## What is expected
Copy exactly the lines from the one containing "C1: 6.8nF (N5, N6) -> none" through the last line of the records below, both included, and leave out the pictures.

## The data
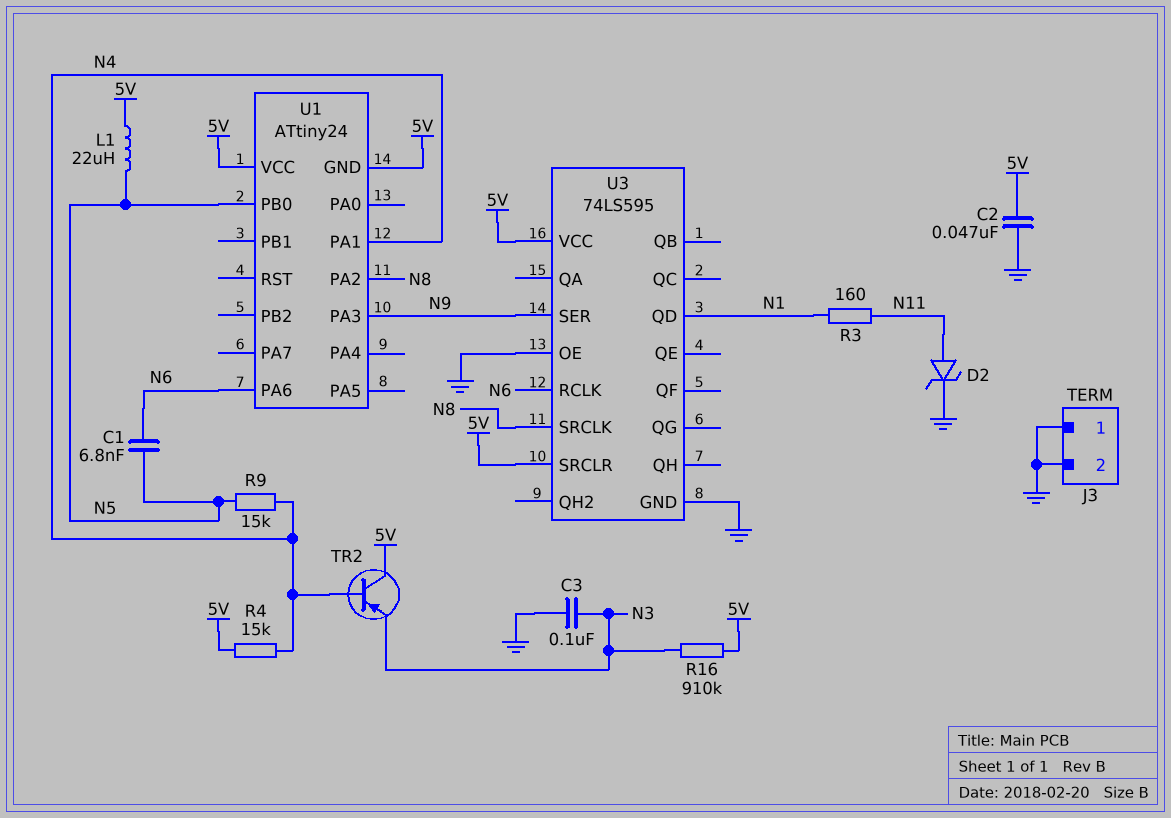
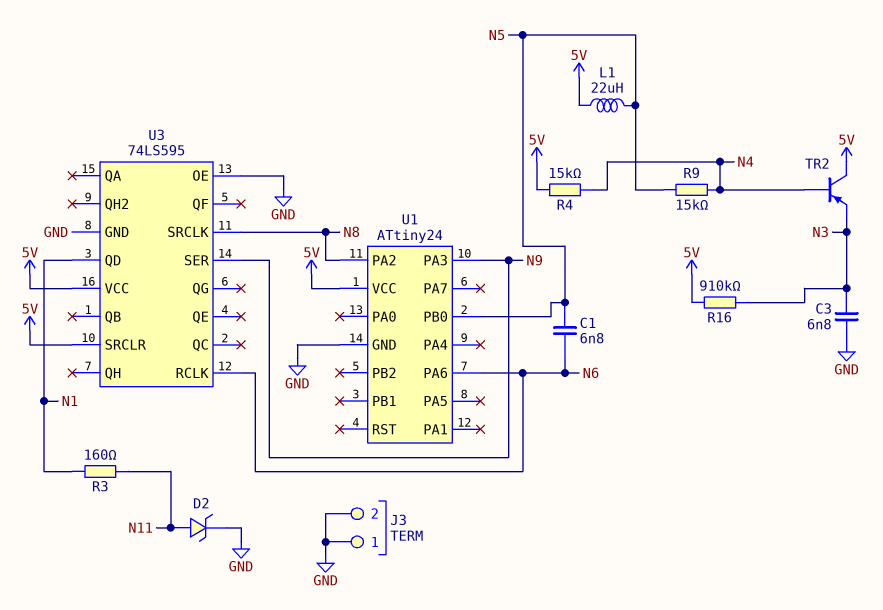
C2: 47nF (5V, GND) -> none
C3: 100nF (GND, N3) -> 6.8nF (GND, N3)
U1 pin GND: 5V -> GND
U1 pin PA1: N4 -> none

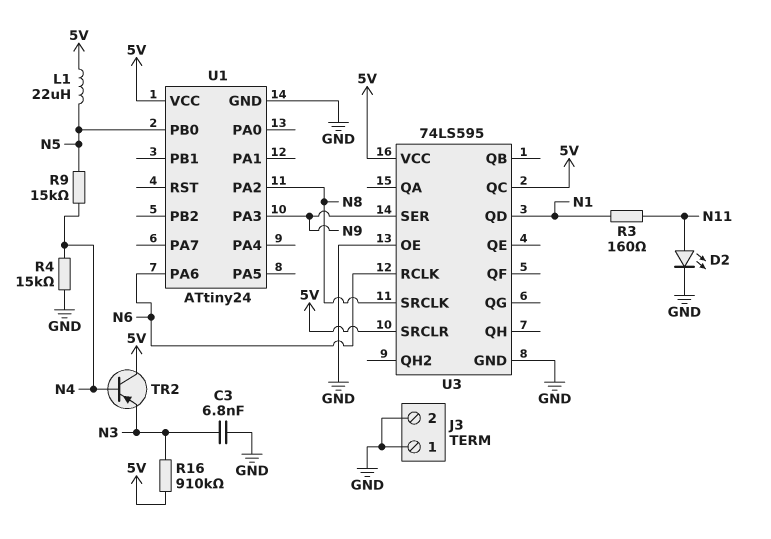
C1: 6.8nF (N5, N6) -> none
D2: zener (A N11, K GND) -> LED (A N11, K GND)
R4: 15k (5V, N4) -> 15k (GND, N4)
U3 pin QC: none -> 5V

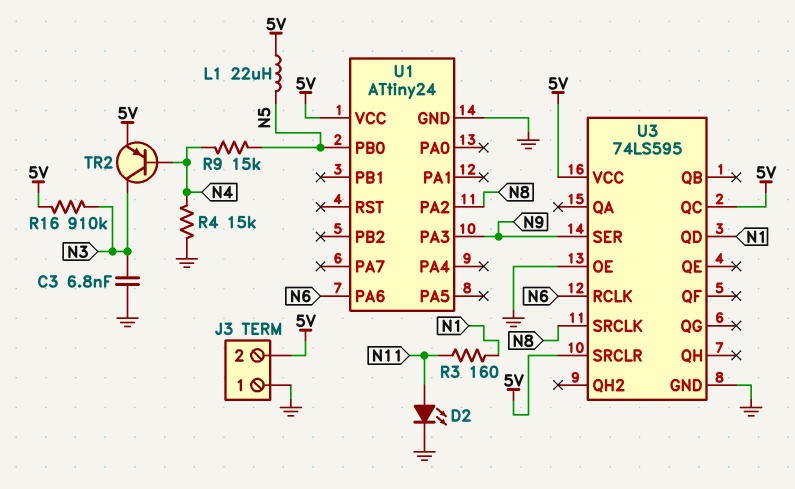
J3 pin 2: GND -> 5V
TR2: PNP (B N4, C 5V, E N3) -> PNP (B N4, C N3, E 5V)

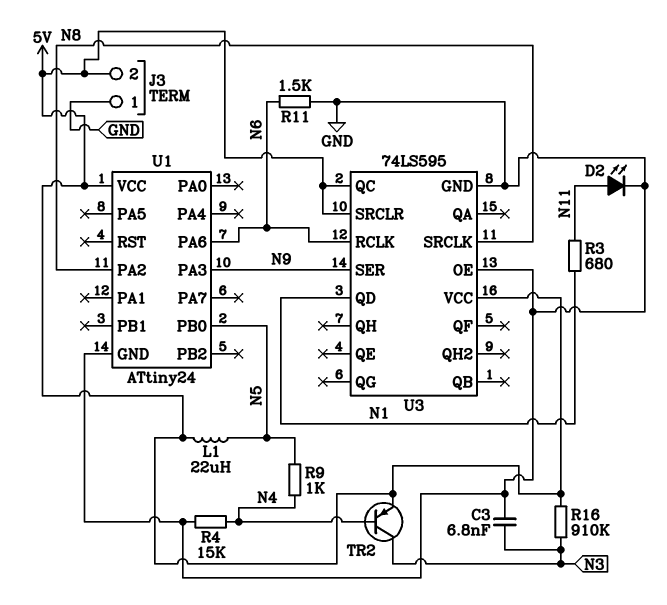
R3: 160 (N1, N11) -> 680 (N1, N11)
R9: 15k (N4, N5) -> 1k (N4, N5)
R11: none -> 1.5k (GND, N6)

## Reply to the exercise
C1: 6.8nF (N5, N6) -> none
D2: zener (A N11, K GND) -> LED (A N11, K GND)
R4: 15k (5V, N4) -> 15k (GND, N4)
U3 pin QC: none -> 5V

J3 pin 2: GND -> 5V
TR2: PNP (B N4, C 5V, E N3) -> PNP (B N4, C N3, E 5V)

R3: 160 (N1, N11) -> 680 (N1, N11)
R9: 15k (N4, N5) -> 1k (N4, N5)
R11: none -> 1.5k (GND, N6)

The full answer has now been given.